(PROBLEM) Copy the listing below exactly, but skip the pictures.

(TASK DATA)
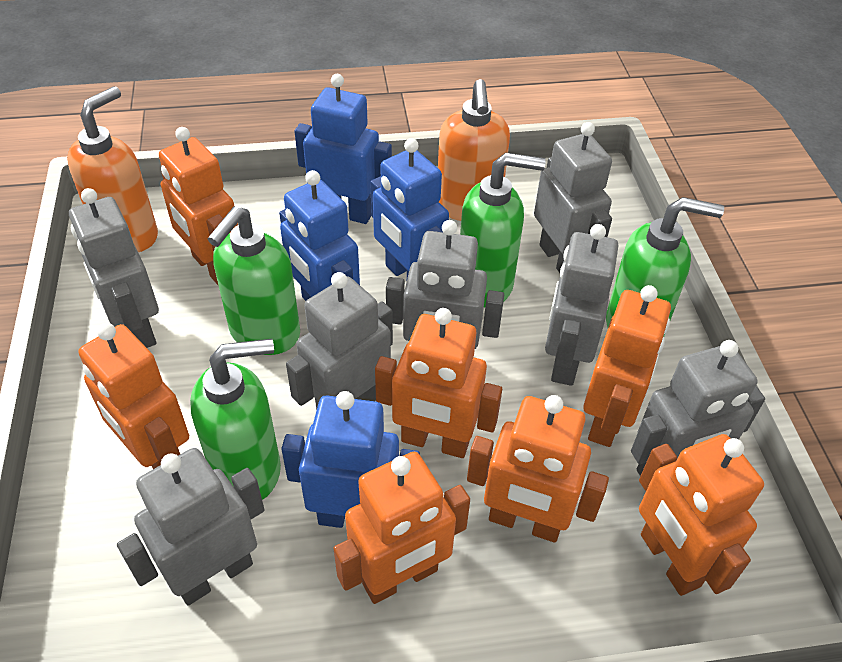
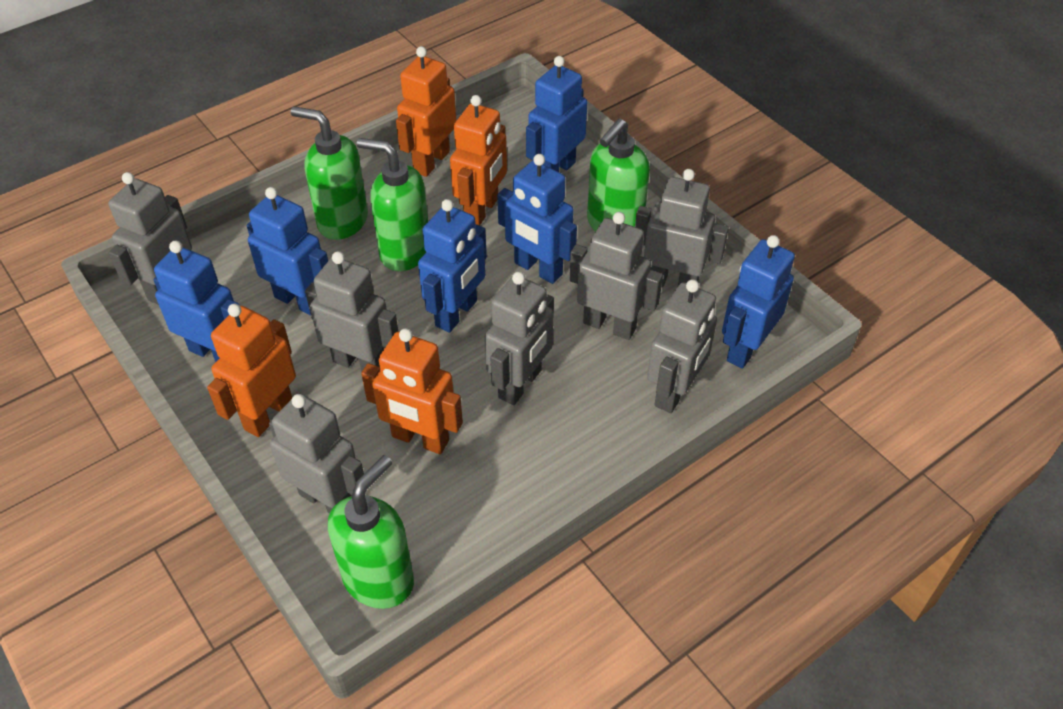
blue robot: 4 -> 6
orange robot: 7 -> 4
orange soap dispenser: 2 -> 0

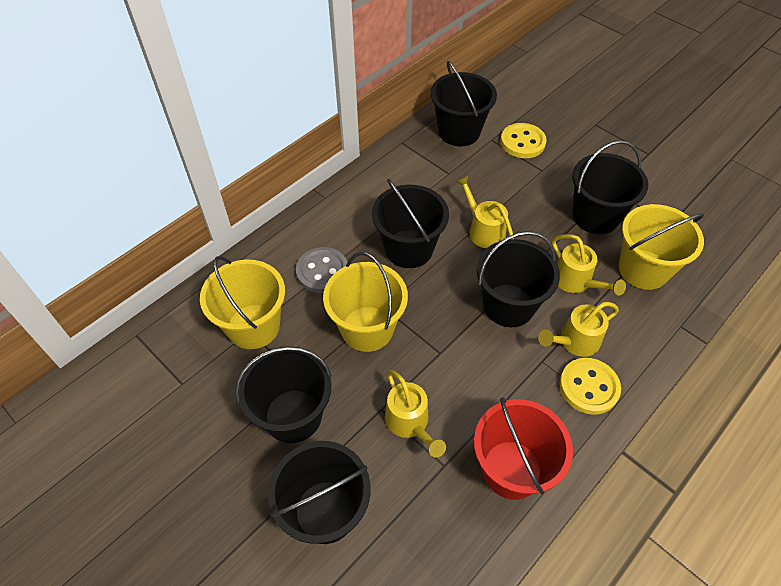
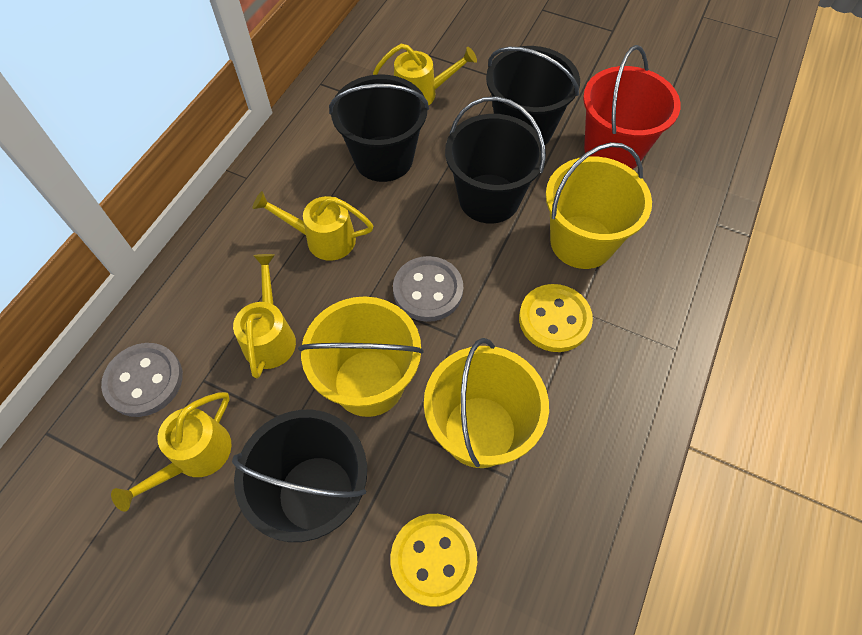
black bucket: 6 -> 4
grey button: 1 -> 2

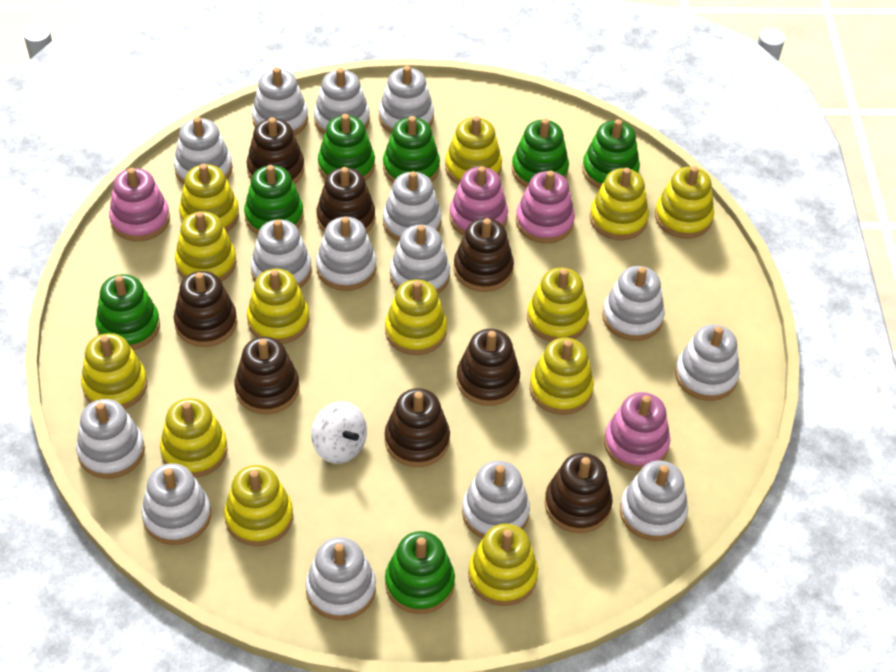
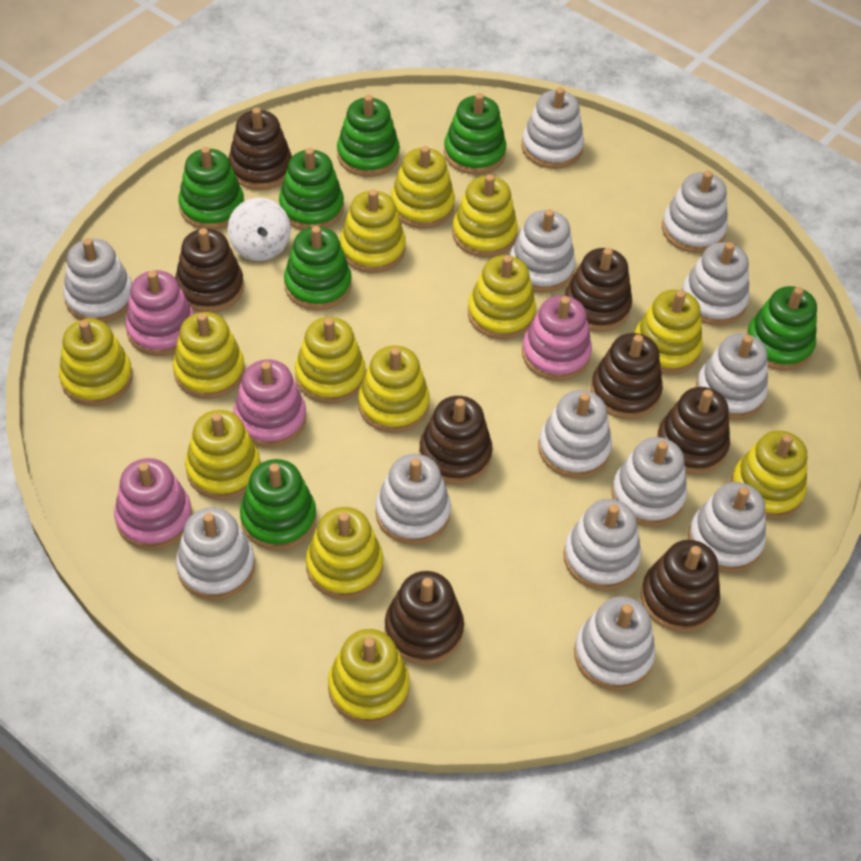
white stacking toy: 15 -> 13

(COMPLETED TASK)
blue robot: 4 -> 6
orange robot: 7 -> 4
orange soap dispenser: 2 -> 0

black bucket: 6 -> 4
grey button: 1 -> 2

white stacking toy: 15 -> 13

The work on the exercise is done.